**WHAT YOU ARE ASKED TO DO:** Scan the entries below and give the number of lines containing "tower", with no accompanying words.

(INPUT MATERIAL Opens)

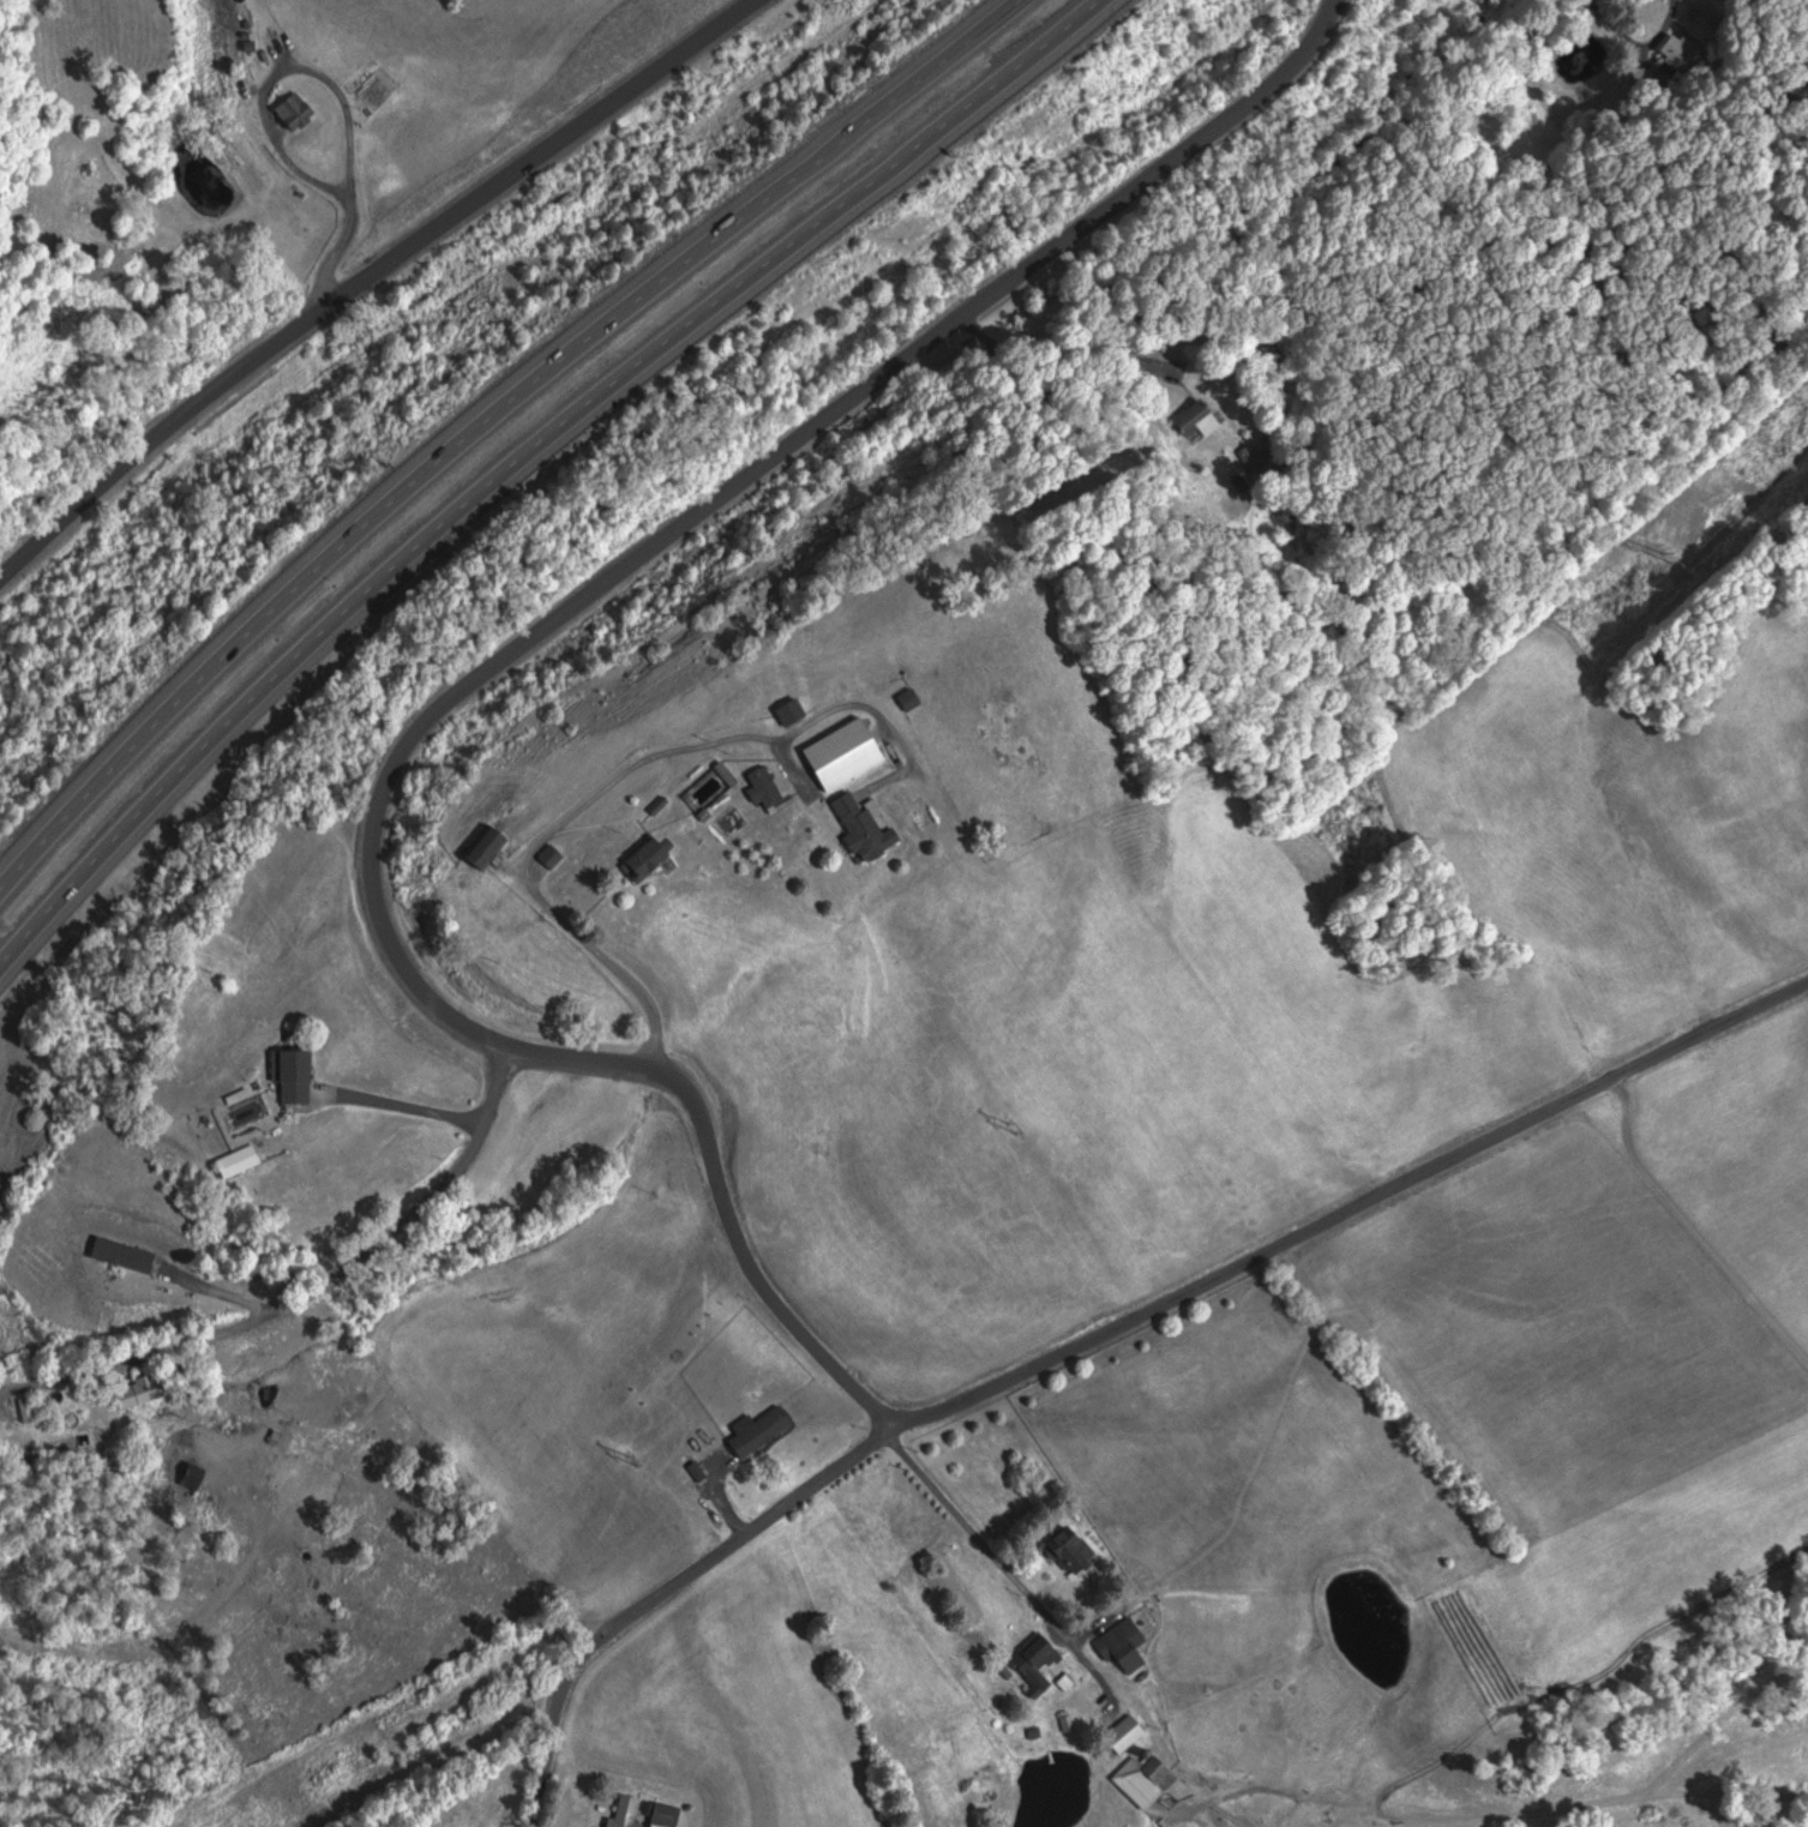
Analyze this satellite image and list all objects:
road: (1670, 8)
building: (1679, 54)
building: (292, 108)
road: (269, 121)
road: (362, 276)
road: (491, 421)
road: (528, 454)
road: (730, 484)
building: (914, 698)
building: (796, 711)
building: (849, 752)
building: (769, 786)
building: (868, 827)
road: (539, 857)
building: (652, 859)
road: (0, 961)
building: (302, 1075)
road: (427, 1106)
power tower: (1012, 1138)
building: (244, 1160)
road: (720, 1197)
road: (1358, 1202)
road: (359, 1256)
building: (144, 1389)
building: (765, 1431)
power tower: (626, 1452)
building: (198, 1473)
road: (736, 1506)
building: (1077, 1548)
road: (1013, 1568)
road: (666, 1585)
building: (1127, 1644)
building: (1040, 1656)
building: (1096, 1692)
building: (1067, 1727)
building: (1129, 1733)
building: (1149, 1777)
building: (632, 1812)
building: (671, 1815)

(INPUT MATERIAL Closes)

**TASK OUTPUT:** 2